## RECORDED DATA
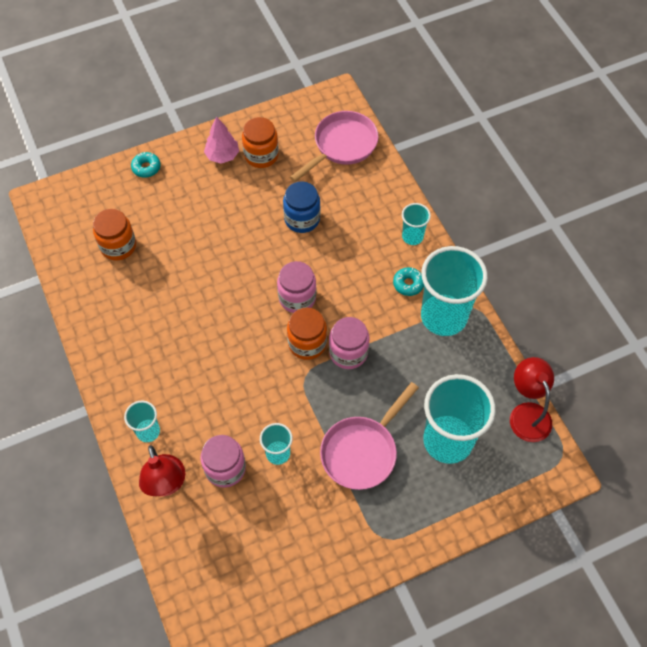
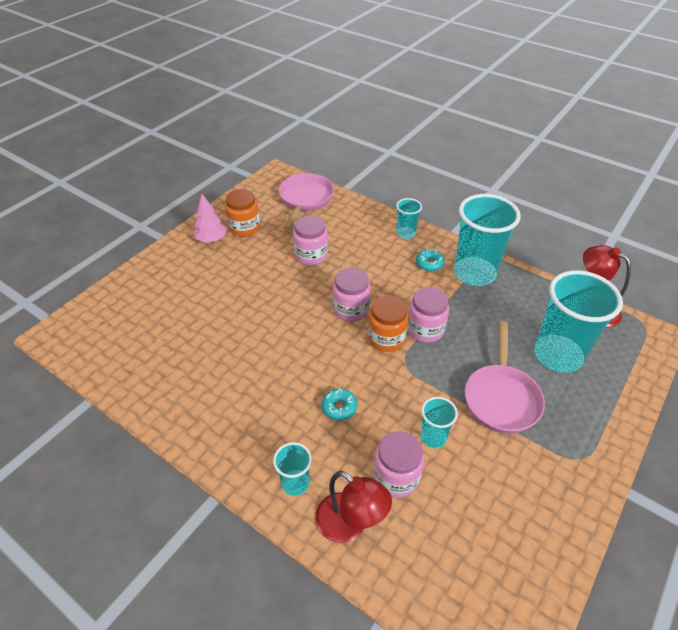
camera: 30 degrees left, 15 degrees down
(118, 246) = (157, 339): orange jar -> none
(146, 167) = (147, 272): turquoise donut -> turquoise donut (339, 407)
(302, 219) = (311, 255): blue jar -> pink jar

...

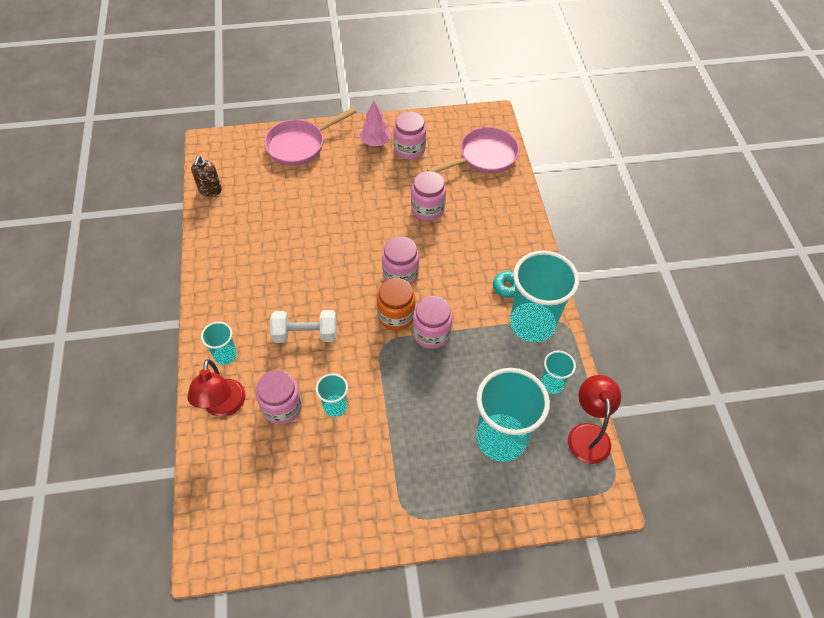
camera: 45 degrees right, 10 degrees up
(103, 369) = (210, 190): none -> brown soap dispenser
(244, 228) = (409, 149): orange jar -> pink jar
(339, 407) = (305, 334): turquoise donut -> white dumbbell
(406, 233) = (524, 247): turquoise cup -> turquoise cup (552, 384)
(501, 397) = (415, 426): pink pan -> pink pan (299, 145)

## PROBLEM DETAILS
Everything from the line with "(406, 233) = (524, 247): turquoise" through the line with "(501, 397) = (415, 426): pink" in the listing above must be retyped exactly, with nothing added.

## WRITTEN SOLUTION
(406, 233) = (524, 247): turquoise cup -> turquoise cup (552, 384)
(501, 397) = (415, 426): pink pan -> pink pan (299, 145)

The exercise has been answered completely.